PROBLEM REQUIREMENTS:
Your reply should be only the number of lines in the records that contain the word "téléphone".

PROVIDED ENTRIES:
_ _ _ _

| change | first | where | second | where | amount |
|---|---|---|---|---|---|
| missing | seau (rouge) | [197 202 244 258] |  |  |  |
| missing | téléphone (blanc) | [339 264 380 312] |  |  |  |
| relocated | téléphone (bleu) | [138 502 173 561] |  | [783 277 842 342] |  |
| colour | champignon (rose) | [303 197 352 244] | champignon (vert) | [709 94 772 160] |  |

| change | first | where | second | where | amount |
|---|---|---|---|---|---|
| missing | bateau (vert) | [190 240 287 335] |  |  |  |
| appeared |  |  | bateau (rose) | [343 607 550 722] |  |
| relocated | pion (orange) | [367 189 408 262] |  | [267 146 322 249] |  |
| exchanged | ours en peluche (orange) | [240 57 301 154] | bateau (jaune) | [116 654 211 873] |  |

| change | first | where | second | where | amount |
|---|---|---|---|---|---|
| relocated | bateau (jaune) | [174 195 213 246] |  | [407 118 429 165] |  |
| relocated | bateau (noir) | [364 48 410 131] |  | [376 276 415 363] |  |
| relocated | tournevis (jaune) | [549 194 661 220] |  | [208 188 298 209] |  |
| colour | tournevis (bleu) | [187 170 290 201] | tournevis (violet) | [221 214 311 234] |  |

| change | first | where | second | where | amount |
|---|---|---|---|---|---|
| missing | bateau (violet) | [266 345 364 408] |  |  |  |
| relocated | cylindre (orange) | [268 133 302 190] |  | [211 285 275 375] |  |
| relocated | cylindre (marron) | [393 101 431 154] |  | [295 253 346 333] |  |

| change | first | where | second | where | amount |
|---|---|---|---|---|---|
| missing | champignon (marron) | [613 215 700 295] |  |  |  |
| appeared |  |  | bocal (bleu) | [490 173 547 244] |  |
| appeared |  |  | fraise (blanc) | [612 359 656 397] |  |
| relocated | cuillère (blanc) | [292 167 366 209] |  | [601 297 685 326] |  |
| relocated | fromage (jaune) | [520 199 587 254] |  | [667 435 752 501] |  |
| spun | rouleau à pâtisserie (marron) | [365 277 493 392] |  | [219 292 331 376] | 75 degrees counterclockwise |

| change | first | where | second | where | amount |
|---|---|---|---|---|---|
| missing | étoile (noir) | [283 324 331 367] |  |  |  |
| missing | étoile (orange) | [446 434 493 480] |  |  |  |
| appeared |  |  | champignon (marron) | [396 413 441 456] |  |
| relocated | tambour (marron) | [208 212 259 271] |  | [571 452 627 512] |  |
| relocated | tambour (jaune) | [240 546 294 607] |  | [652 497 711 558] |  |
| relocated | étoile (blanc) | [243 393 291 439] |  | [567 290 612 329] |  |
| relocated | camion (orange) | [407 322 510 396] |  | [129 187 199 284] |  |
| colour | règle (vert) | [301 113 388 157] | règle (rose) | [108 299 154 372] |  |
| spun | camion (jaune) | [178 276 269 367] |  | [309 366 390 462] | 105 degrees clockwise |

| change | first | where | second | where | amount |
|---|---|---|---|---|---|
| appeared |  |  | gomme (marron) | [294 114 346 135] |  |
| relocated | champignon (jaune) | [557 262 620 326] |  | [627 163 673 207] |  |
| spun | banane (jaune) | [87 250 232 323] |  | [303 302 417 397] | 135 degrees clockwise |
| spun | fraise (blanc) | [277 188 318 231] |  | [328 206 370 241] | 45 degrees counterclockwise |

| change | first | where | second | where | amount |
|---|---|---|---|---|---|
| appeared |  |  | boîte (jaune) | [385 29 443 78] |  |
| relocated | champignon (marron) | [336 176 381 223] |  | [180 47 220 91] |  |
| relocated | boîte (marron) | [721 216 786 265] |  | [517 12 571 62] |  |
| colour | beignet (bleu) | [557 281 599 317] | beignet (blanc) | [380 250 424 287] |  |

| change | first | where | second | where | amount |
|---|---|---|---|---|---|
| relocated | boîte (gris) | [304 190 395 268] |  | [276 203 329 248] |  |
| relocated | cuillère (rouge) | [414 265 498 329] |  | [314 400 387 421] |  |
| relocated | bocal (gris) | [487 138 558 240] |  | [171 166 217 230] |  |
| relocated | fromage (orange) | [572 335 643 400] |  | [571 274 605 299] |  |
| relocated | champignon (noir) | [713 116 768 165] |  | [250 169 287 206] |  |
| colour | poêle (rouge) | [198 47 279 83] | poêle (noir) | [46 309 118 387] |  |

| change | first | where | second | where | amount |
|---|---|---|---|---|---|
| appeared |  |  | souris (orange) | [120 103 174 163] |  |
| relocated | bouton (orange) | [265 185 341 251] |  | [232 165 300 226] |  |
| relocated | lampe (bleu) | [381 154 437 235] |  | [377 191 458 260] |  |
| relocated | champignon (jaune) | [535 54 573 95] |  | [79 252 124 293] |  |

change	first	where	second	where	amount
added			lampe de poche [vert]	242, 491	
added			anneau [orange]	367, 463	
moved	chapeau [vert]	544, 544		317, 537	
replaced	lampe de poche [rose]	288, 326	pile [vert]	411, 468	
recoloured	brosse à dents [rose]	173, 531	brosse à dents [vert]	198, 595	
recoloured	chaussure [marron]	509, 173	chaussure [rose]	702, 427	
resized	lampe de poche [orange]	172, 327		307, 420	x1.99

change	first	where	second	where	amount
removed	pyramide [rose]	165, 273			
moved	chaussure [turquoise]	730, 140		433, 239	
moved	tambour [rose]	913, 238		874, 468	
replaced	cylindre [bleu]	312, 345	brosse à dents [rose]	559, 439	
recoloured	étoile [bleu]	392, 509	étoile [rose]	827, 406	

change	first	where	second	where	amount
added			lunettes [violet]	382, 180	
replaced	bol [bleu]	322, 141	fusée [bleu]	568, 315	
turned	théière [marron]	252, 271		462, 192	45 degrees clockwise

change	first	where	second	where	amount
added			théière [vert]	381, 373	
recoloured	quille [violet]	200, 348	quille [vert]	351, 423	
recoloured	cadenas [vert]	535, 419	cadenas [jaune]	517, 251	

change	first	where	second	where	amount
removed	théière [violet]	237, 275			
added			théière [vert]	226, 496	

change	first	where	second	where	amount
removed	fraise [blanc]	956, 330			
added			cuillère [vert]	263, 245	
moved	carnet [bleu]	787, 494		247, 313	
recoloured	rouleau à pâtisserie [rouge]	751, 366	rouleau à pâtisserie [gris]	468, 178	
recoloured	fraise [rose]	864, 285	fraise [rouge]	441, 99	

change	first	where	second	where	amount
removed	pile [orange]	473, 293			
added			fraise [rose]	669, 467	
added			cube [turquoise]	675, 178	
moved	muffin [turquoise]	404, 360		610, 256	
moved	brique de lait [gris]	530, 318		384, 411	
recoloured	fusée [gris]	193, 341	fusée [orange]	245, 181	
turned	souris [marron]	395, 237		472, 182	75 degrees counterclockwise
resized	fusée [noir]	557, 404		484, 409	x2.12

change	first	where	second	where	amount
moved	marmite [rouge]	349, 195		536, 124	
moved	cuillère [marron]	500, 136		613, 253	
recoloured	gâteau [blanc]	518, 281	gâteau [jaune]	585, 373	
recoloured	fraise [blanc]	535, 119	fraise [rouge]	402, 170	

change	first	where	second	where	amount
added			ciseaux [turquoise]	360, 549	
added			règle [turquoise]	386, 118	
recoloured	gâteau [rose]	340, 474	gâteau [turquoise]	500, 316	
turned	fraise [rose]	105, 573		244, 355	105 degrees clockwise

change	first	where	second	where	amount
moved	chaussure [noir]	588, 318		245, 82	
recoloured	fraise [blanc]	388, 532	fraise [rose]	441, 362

_ _ _ _

RESULT OF THE TASK:
2